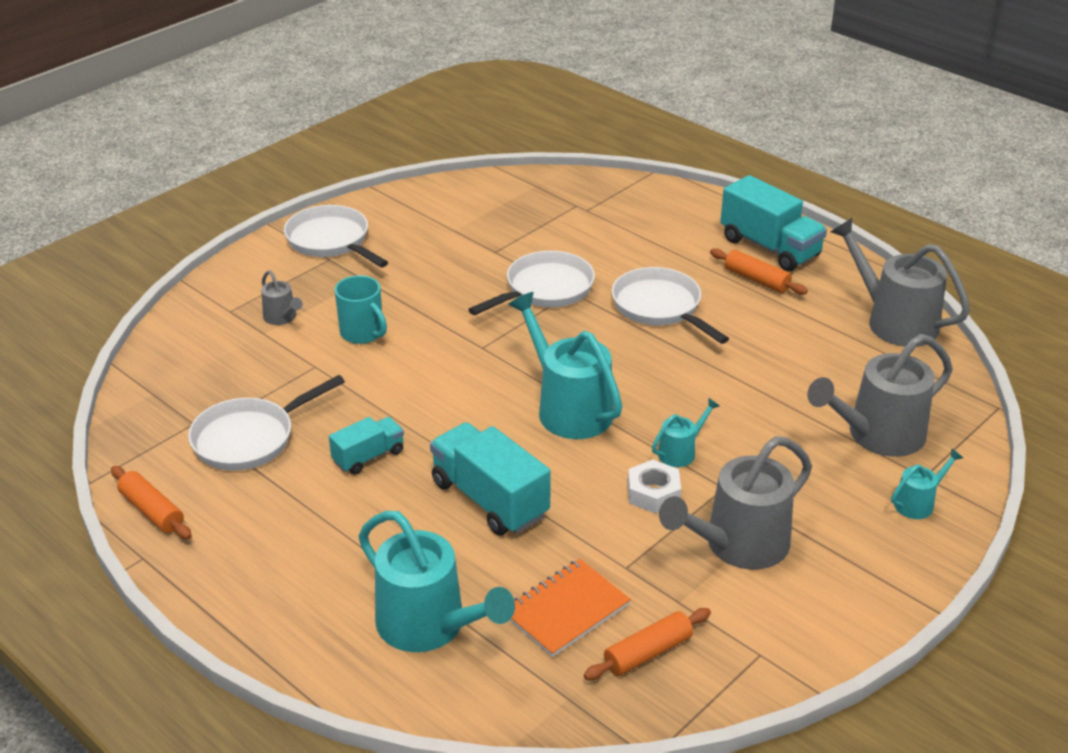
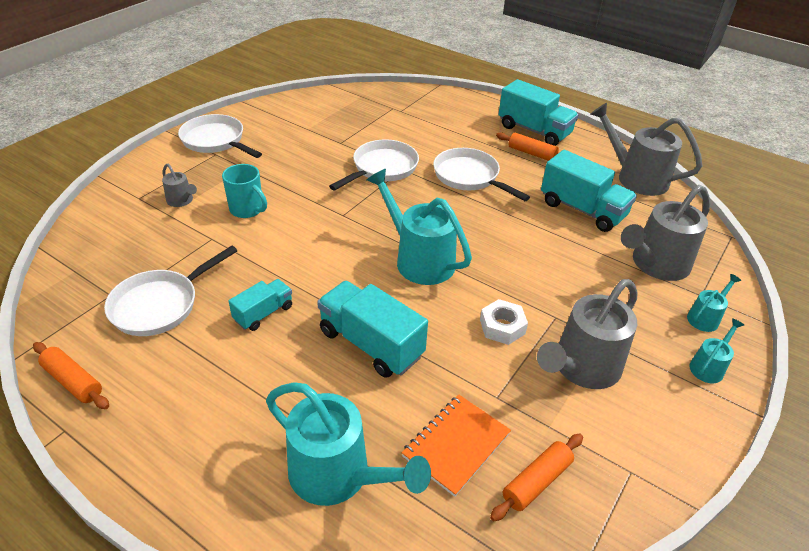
camera: 10 degrees left, 5 degrees up
turquoise watering can [652,398,719,467] -> turquoise watering can moved to [689,318,744,383]
none -> turquoise truck [541,150,637,232]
####
What this task involves: Leave out the pictures and retype every line above exactly.

Written reply:
camera: 10 degrees left, 5 degrees up
turquoise watering can [652,398,719,467] -> turquoise watering can moved to [689,318,744,383]
none -> turquoise truck [541,150,637,232]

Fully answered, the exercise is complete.